WHAT TO WORK ON: Starting at the line with "ENC3 pin DT: 6 -> MI", return every line through the final one of the data, word for word. Pictures stay out.

== DATA FOR PROCESSING ==

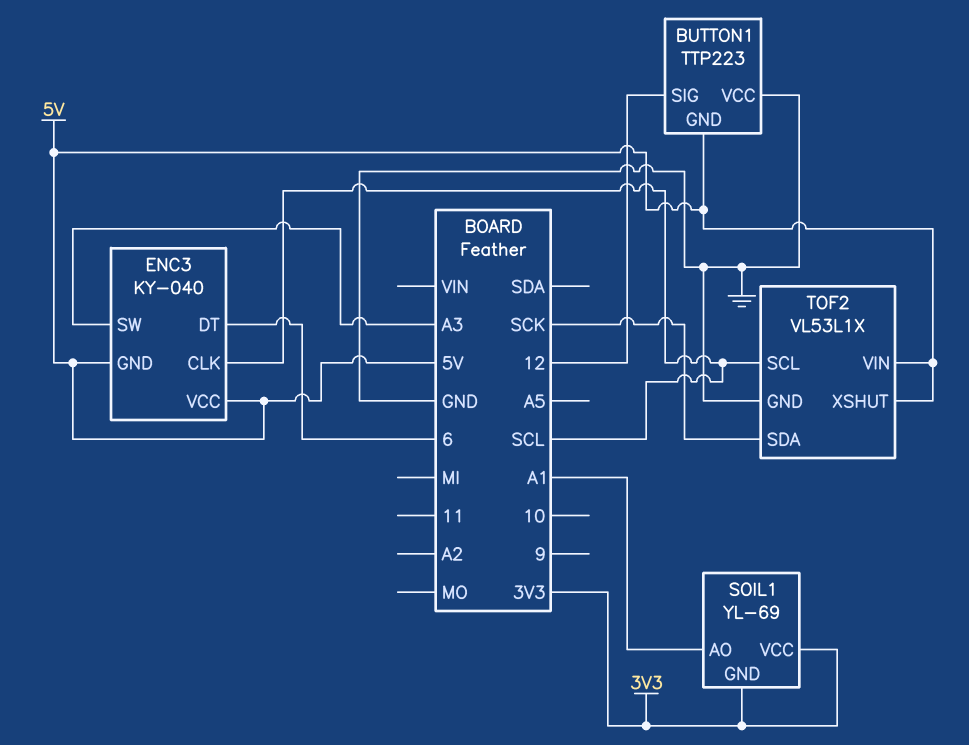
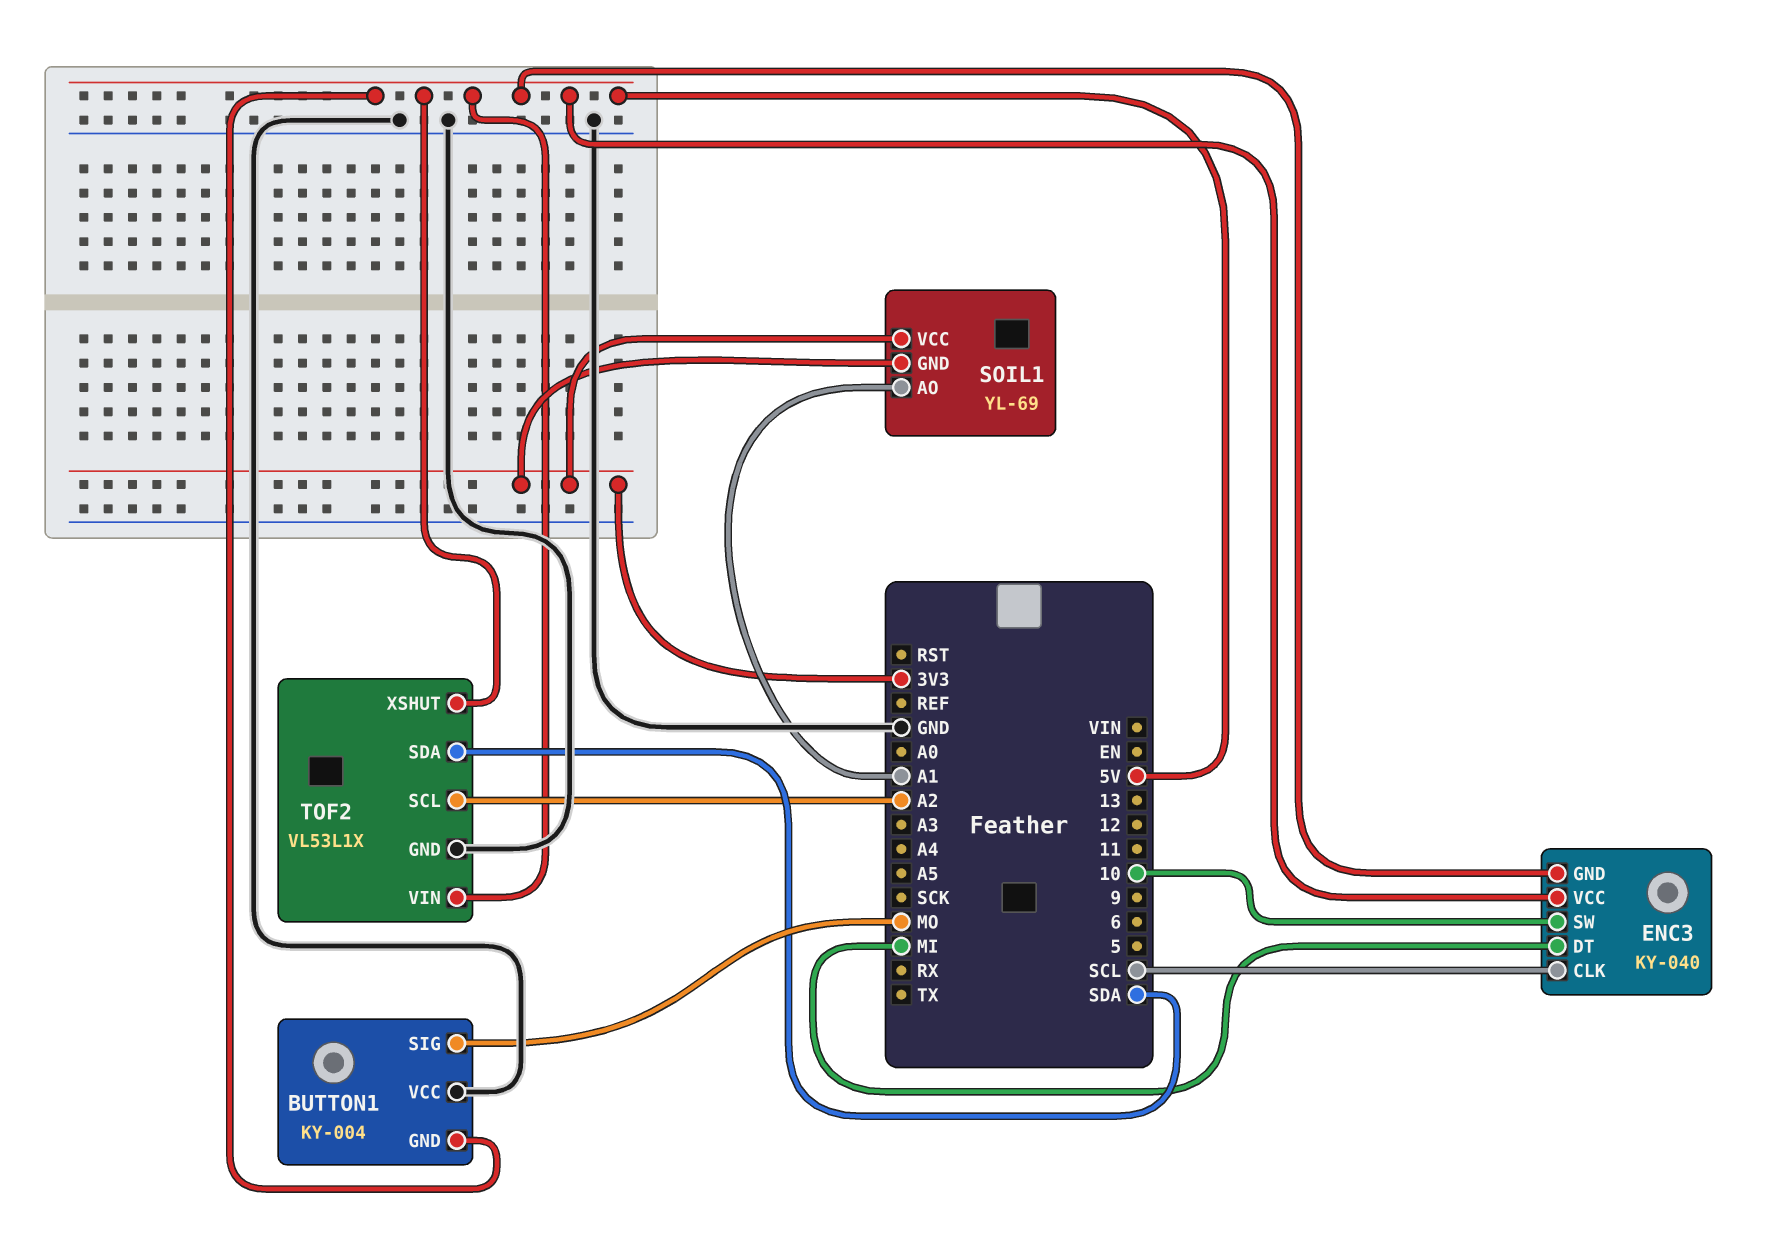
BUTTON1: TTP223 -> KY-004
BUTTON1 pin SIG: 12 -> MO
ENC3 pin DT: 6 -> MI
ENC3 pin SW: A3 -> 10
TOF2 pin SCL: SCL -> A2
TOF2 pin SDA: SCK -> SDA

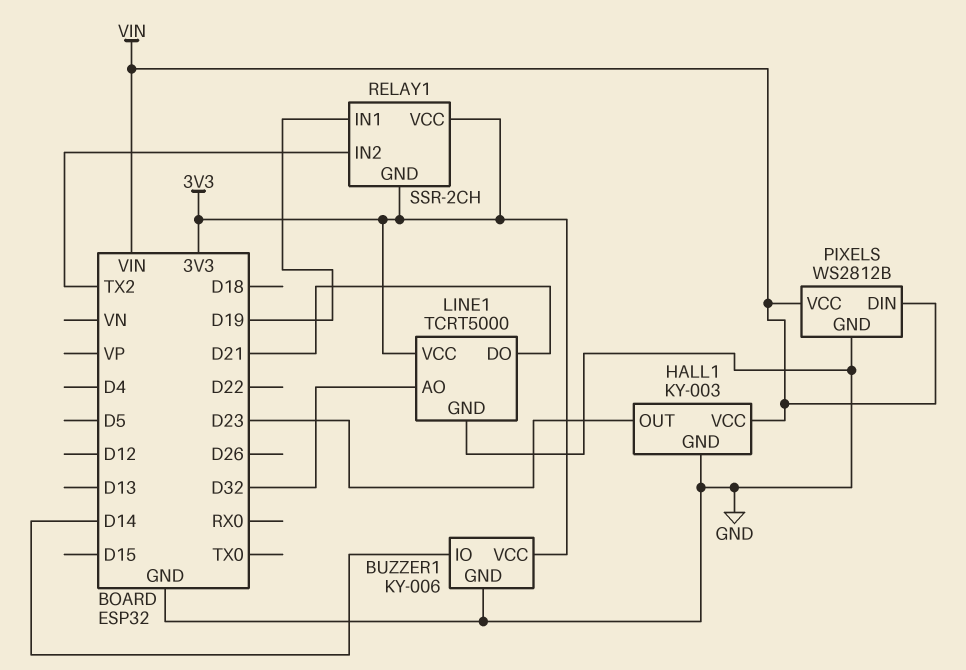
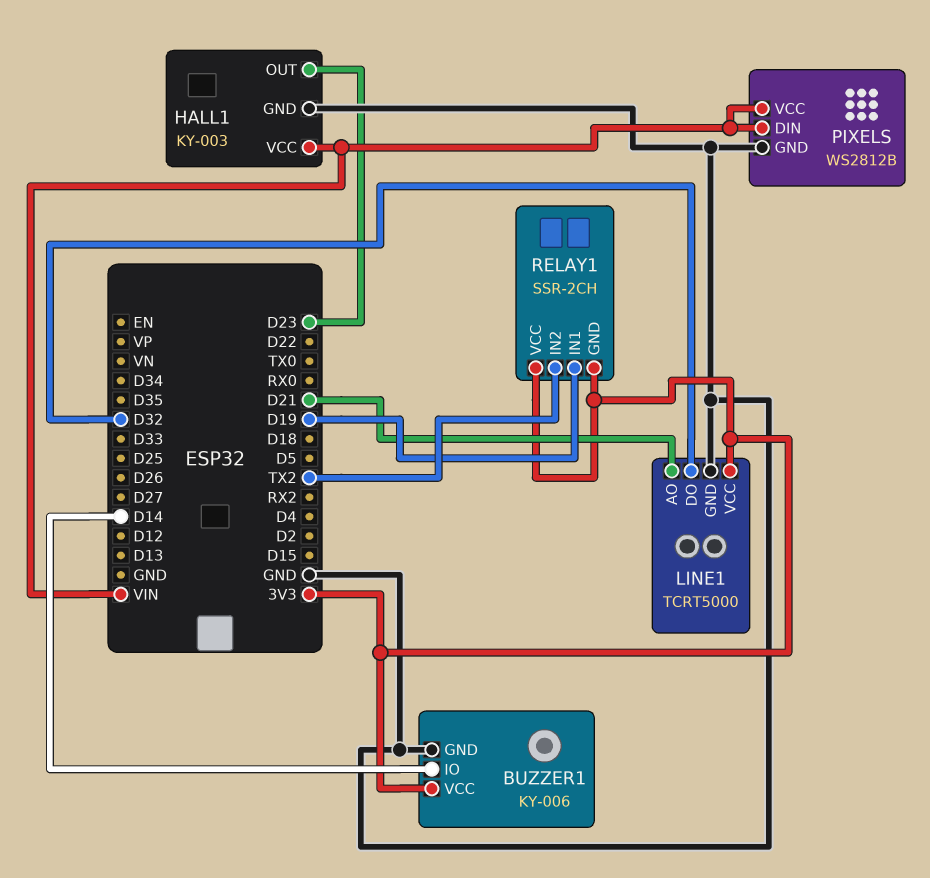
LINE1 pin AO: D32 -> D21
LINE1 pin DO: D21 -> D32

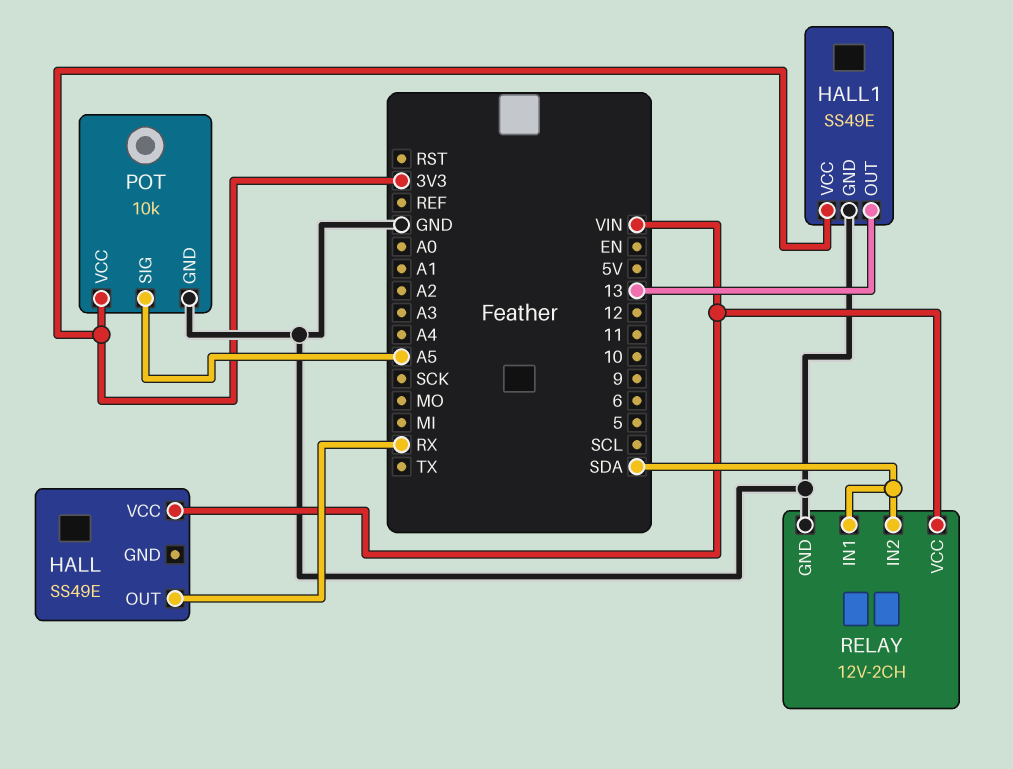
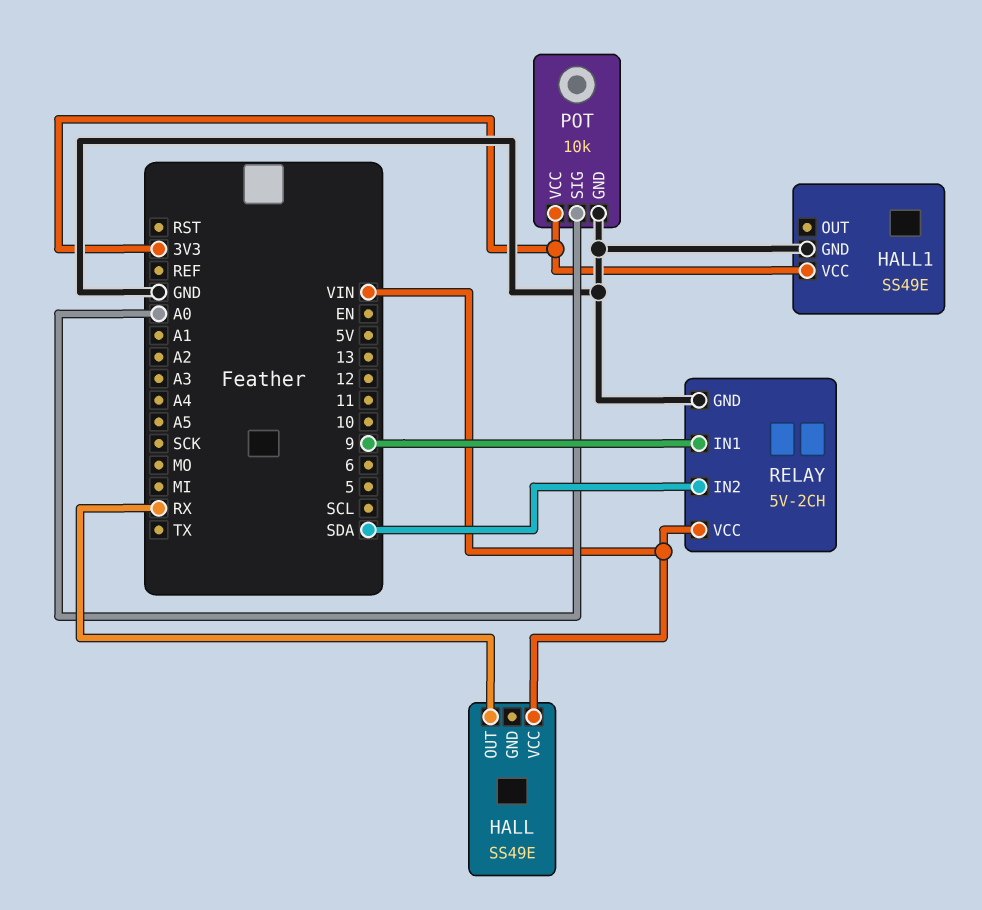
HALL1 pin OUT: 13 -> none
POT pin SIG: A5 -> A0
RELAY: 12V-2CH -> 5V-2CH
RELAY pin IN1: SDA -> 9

===

RESPONSE FOR THIS EXERCISE:
ENC3 pin DT: 6 -> MI
ENC3 pin SW: A3 -> 10
TOF2 pin SCL: SCL -> A2
TOF2 pin SDA: SCK -> SDA

LINE1 pin AO: D32 -> D21
LINE1 pin DO: D21 -> D32

HALL1 pin OUT: 13 -> none
POT pin SIG: A5 -> A0
RELAY: 12V-2CH -> 5V-2CH
RELAY pin IN1: SDA -> 9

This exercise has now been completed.